Going down the listing below, print exactly each line from the one with "added: red key (2nd from left) centre" up to and including the one with "removed: purple shoe", and skip the rest.

[Data Boundary: Start]

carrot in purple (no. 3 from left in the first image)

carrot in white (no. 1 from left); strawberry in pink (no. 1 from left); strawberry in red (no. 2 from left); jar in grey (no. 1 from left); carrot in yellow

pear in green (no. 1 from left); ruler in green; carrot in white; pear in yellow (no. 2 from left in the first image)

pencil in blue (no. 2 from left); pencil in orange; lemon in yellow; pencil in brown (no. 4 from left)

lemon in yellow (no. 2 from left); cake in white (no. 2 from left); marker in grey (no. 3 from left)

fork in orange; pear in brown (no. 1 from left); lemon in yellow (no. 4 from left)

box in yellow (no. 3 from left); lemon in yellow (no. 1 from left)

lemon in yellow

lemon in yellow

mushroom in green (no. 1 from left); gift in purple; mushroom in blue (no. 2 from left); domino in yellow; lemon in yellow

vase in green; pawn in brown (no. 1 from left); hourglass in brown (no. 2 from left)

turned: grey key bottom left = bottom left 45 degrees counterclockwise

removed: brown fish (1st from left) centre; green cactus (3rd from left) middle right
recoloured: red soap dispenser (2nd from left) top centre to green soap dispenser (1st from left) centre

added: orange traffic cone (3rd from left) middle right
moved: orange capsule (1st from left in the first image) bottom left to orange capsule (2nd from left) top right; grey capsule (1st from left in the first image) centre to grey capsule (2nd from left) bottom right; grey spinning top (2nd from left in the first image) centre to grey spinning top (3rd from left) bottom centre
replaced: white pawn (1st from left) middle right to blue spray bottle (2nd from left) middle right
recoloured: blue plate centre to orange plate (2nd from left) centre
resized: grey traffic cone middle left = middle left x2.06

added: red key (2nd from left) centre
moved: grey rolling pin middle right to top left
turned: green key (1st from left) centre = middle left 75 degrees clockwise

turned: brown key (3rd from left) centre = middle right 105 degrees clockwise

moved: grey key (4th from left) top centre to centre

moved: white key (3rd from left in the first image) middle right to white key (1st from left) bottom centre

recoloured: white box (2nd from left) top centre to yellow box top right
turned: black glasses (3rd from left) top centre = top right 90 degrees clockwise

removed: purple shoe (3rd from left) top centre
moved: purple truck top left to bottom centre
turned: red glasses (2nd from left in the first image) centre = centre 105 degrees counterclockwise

[Data Boundary: End]

_Exercise answer:_
added: red key (2nd from left) centre
moved: grey rolling pin middle right to top left
turned: green key (1st from left) centre = middle left 75 degrees clockwise

turned: brown key (3rd from left) centre = middle right 105 degrees clockwise

moved: grey key (4th from left) top centre to centre

moved: white key (3rd from left in the first image) middle right to white key (1st from left) bottom centre

recoloured: white box (2nd from left) top centre to yellow box top right
turned: black glasses (3rd from left) top centre = top right 90 degrees clockwise

removed: purple shoe (3rd from left) top centre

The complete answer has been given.